Start of DATA TO USE

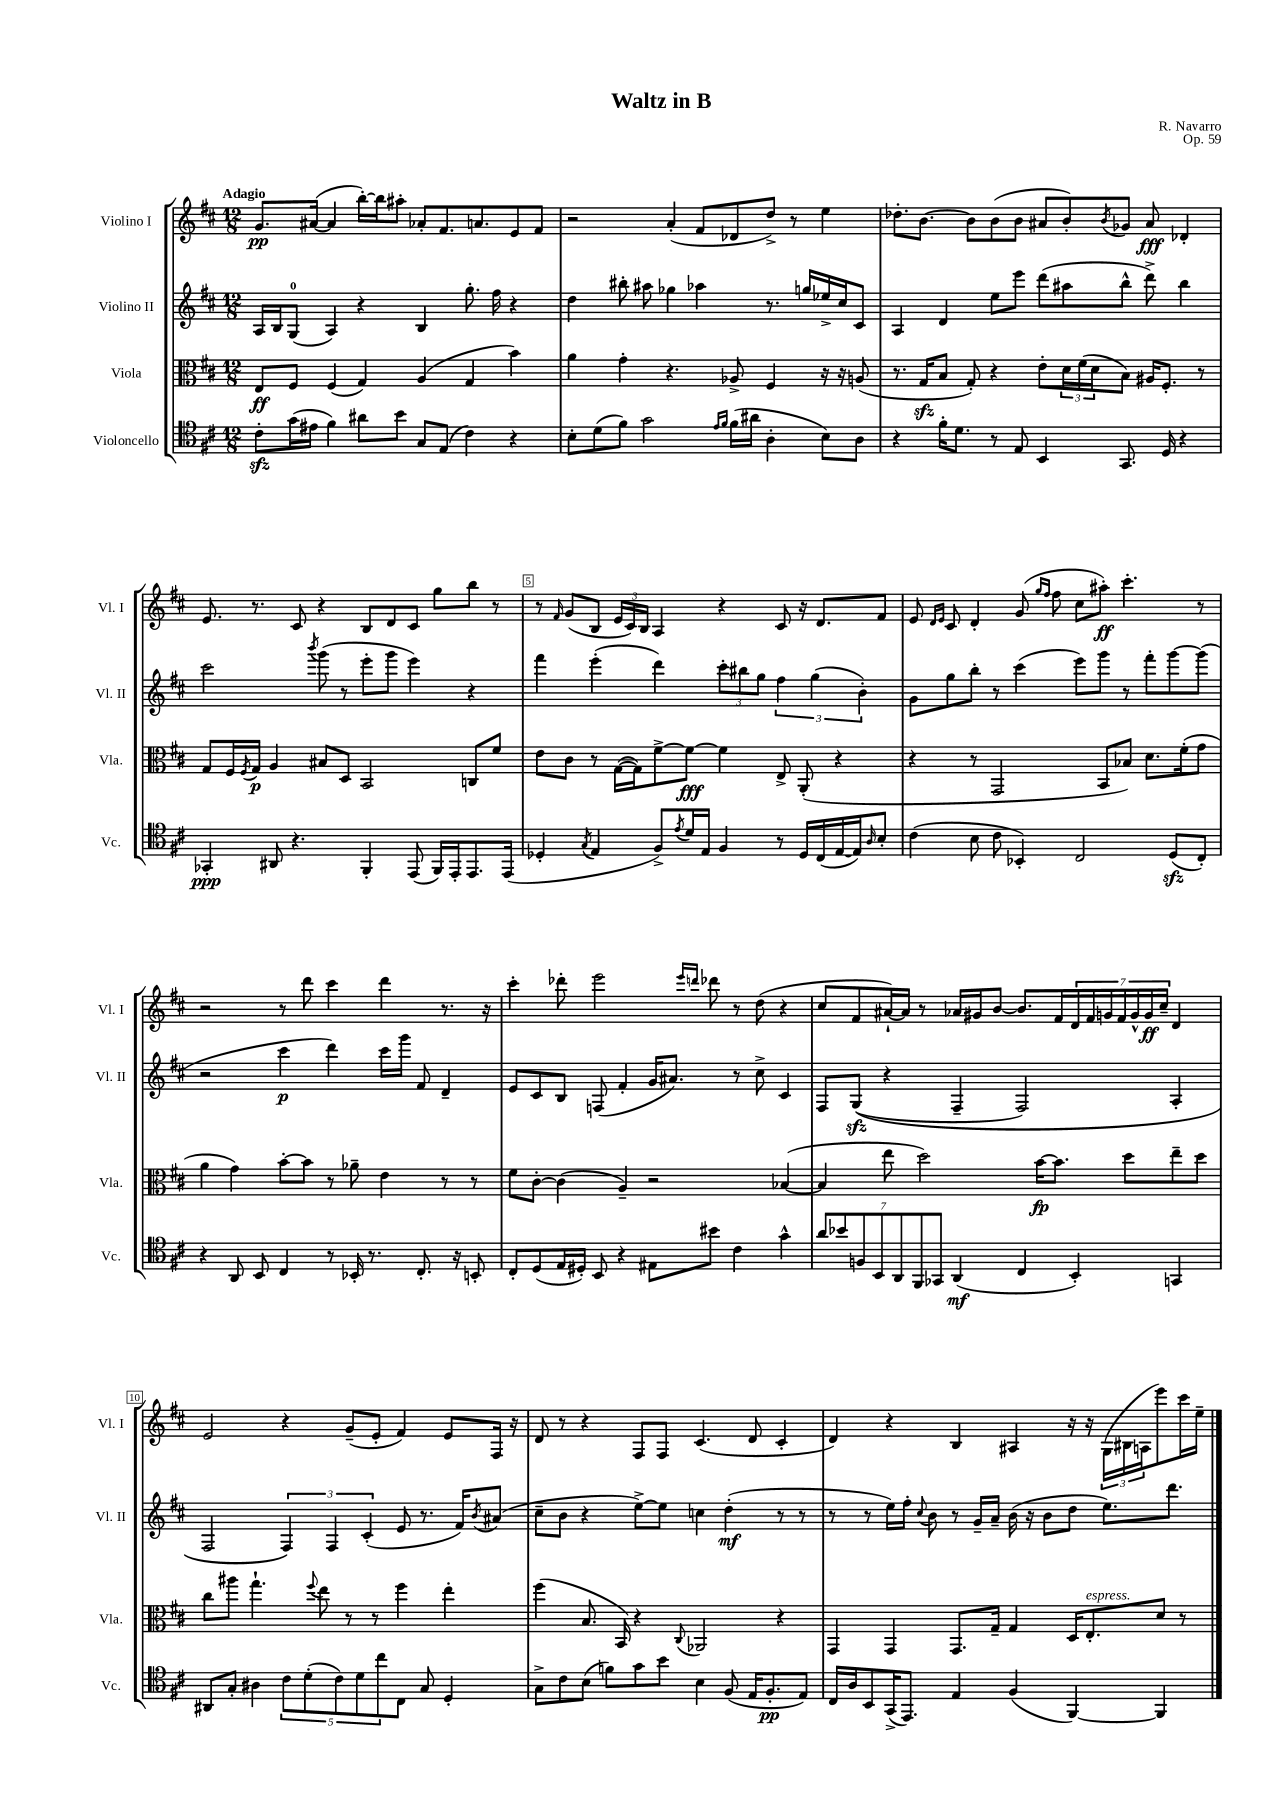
\header { title = "Waltz in B" composer = "R. Navarro" opus = "Op. 59" }
<<
\new StaffGroup <<
\new Staff = "s0" \with { instrumentName = "Violino I" shortInstrumentName = "Vl. I" } {
    \clef treble \key d \major \numericTimeSignature \time 12/8 \tempo "Adagio"
    g'8.\pp ais'16~( ais'4 b''16~-.) b''16 ais''8-. aes'8-. fis'8. a'8. e'8 fis'8 |
    r2 a'4-.( fis'8 des'8 d''8->) r8 e''4 |
    des''8.-. b'8.~ b'8 b'8( b'8 ais'8 b'8-.) \acciaccatura { b'8 } ges'8 ais'8\fff des'4-. |
    e'8. r8. cis'8 r4 b8 d'8 cis'8 g''8 b''8 r8 |
    r8 \grace { fis'16 } g'8( b8 \tuplet 3/2 { e'16 cis'16) b16 } a4 r4 cis'8 r16 d'8. fis'8 |
    e'8 \grace { d'16 e'16 } cis'8 d'4-. g'8( \grace { g''16 fis''16 } fis''8 cis''8 ais''8-.\ff) cis'''4.-. r8 |
    r2 r8 d'''8 cis'''4 d'''4 r8. r16 |
    cis'''4-. des'''8-. e'''2 \grace { e'''16 d'''16 } des'''8 r8 d''8( r4 |
    cis''8 fis'8 ais'16~-!) ais'16 r8 aes'16 gis'16 b'8~ b'8. fis'16 \tuplet 7/4 { d'16 fis'16 g'16 fis'16 g'16-^ g'16\ff cis''16-- } d'4 |
    e'2 r4 g'8--( e'8-. fis'4) e'8 fis16 r16 |
    d'8 r8 r4 fis8 fis8 cis'4.( d'8 cis'4-. |
    d'4) r4 b4 ais4 r16 r16 \tuplet 3/2 { g16( bis16 a16 } e'''8) cis'''16 e''16-- \bar "|." |
}
\new Staff = "s1" \with { instrumentName = "Violino II" shortInstrumentName = "Vl. II" } {
    \clef treble \key d \major \numericTimeSignature \time 12/8
    a16 b16 g8-0( a4) r4 b4 g''8.-. fis''16 r4 |
    d''4 bis''8-. ais''8 ges''4 aes''4 r8. g''16 ees''16-> cis''16 cis'8 |
    a4 d'4 e''8 e'''8 d'''8( ais''8 b''8-^ d'''8->) b''4 |
    cis'''2 \acciaccatura { b'''8 } g'''8( r8 e'''8-. g'''8 e'''4) r4 |
    fis'''4 e'''4-.( d'''4) \tuplet 3/2 { cis'''8-. bis''8 g''8 } \tuplet 3/2 { fis''4 g''4( b'4-.) } |
    g'8 g''8 b''8-. r8 cis'''4( e'''8) g'''8 r8 fis'''8-. g'''8~ g'''8( |
    r2 cis'''4\p d'''4) cis'''16 g'''16 fis'8 d'4-- |
    e'8 cis'8 b8 f8( fis'4-. g'16 ais'8.) r8 cis''8-> cis'4 |
    fis8 g8\sfz(\( r4 fis4-- fis2) a4-. |
    fis2 \tuplet 3/2 { fis4\) fis4 cis'4-.( } e'8 r8. fis'16) \acciaccatura { b'8 } ais'8( |
    cis''8-- b'8 r4 e''8~->) e''8 c''4 d''4-.\mf( r8 r8 |
    r8 r8 e''16) fis''16-. \appoggiatura { cis''8 } b'8 r8 g'16-- a'16-- b'16( r16 b'8 d''8 e''8.) d'''8. \bar "|." |
}
\new Staff = "s2" \with { instrumentName = "Viola" shortInstrumentName = "Vla." } {
    \clef alto \key d \major \numericTimeSignature \time 12/8
    e8\ff fis8 fis4( g4) a4( g4 b'4) |
    a'4 g'4-. r4. aes8-> fis4 r16 r16 a8( |
    r8. g16\sfz b8 g8-.) r4 e'8-. \tuplet 3/2 { d'16 fis'16( d'16 } b8) ais16 fis8.-. r8 |
    g8 fis16 \acciaccatura { fis8 } g16\p a4 bis8 d8 b,2 c8 fis'8 |
    e'8 cis'8 r8 g16~( g16) fis'8~-> fis'8~\fff fis'4 e8-> a,8-.( r4 |
    r4 r8 g,2 b,8 bes8) d'8. fis'16-.( g'8 |
    a'4 g'4) b'8~-. b'8 r8 aes'8-- e'4 r8 r8 |
    fis'8 cis'8~-. cis'4( a4--) r2 bes4~( |
    bes4 e''8 d''2) b'16~\fp b'8. d''8 e''8-- d''8 |
    cis''8 ais''8 g''4.-! \appoggiatura { fis''8 } e''8 r8 r8 fis''4 e''4-. |
    fis''4( b8. b,16) r4 \appoggiatura { cis8 } aes,2 r4 |
    g,4 g,4 g,8. g16-- g4 d16 e8.-.^\markup { \italic "espress." } d'8 r8 \bar "|." |
}
\new Staff = "s3" \with { instrumentName = "Violoncello" shortInstrumentName = "Vc." } {
    \clef tenor \key d \major \numericTimeSignature \time 12/8
    cis'8-.\sfz g'16( eis'16 fis'4) ais'8 b'8 g8 e8( cis'4) r4 |
    b8-. d'8( fis'8) g'2 \grace { e'16 fis'16 } fis'16( ais'16 a4-. b8) a8 |
    r4 fis'16-. d'8. r8 e8 b,4 g,8. d16 r4 |
    ges,4-.\ppp ais,8 r4. fis,4-. e,8( fis,16) e,16-. e,8. e,16( |
    des4-. \acciaccatura { g8 } e4 fis8->) \acciaccatura { e'8 } d'16 e16 fis4 r8 des16 cis16( e16~ e16) \grace { a16 } b8-. |
    cis'4( b8 cis'8 bes,4-.) cis2 d8\sfz( cis8-.) |
    r4 a,8 b,8 cis4 r8 bes,16-. r8. cis8.-. r16 b,8-. |
    cis8-. d8( e16 dis16-.) b,8 r4 eis8 bis'8 cis'4 g'4-^ |
    \tuplet 7/4 { a'8 bes'8 f8 b,8 a,8 fis,8 ges,8 } a,4\mf( cis4 b,4-.) g,4 |
    ais,8 g8-. ais4 \tuplet 5/4 { cis'8 d'8-.( cis'8) d'8 cis''8 } cis8 g8 d4-. |
    g8-> cis'8 b8( f'8) g'8 b'8 b4 fis8( e16 fis8.-.\pp e8) |
    cis16 a16 b,8 g,16->( e,8.) e4 fis4( fis,4~) fis,4 \bar "|." |
}
>>
>>
\layout { \context { \Score \override BarNumber.break-visibility = ##(#f #t #t) barNumberVisibility = #(every-nth-bar-number-visible 5) \override BarNumber.stencil = #(make-stencil-boxer 0.1 0.3 ly:text-interface::print) } }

End of DATA TO USE

Count the lines in the entries above that contain the string "Violino". Reply with the number only.

2